PROVIDED RECORDS:
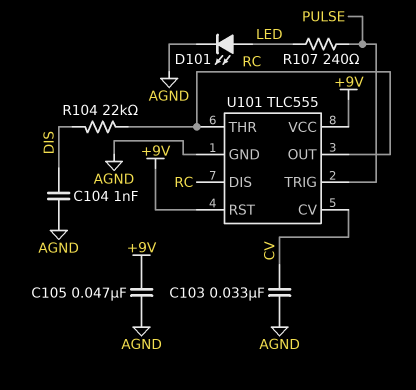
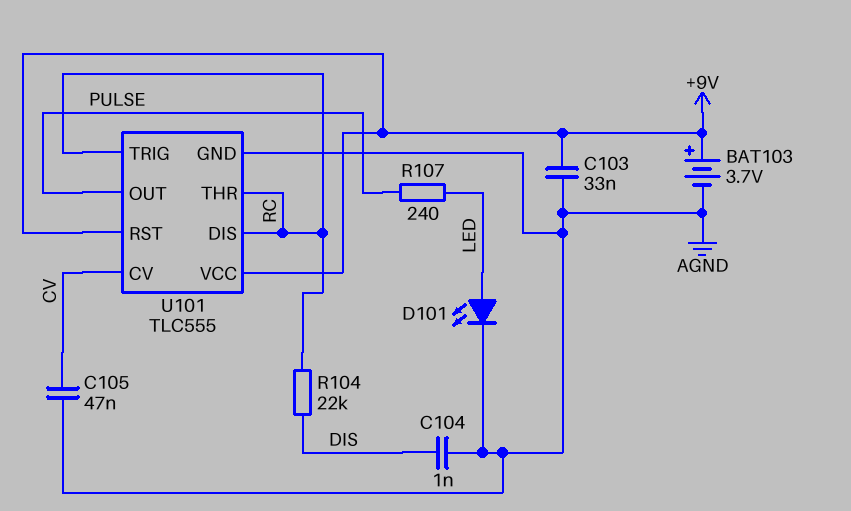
BAT103: none -> 3.7V (plus +9V, minus AGND)
C103: 33nF (AGND, CV) -> 33nF (+9V, AGND)
C105: 47nF (+9V, AGND) -> 47nF (AGND, CV)
U101 pin OUT: RC -> PULSE
U101 pin TRIG: PULSE -> RC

ASSIGNMENT: Once the lines above that include "PULSE" are counted, report the number and nothing else.

OUTPUT OF THE TASK: 2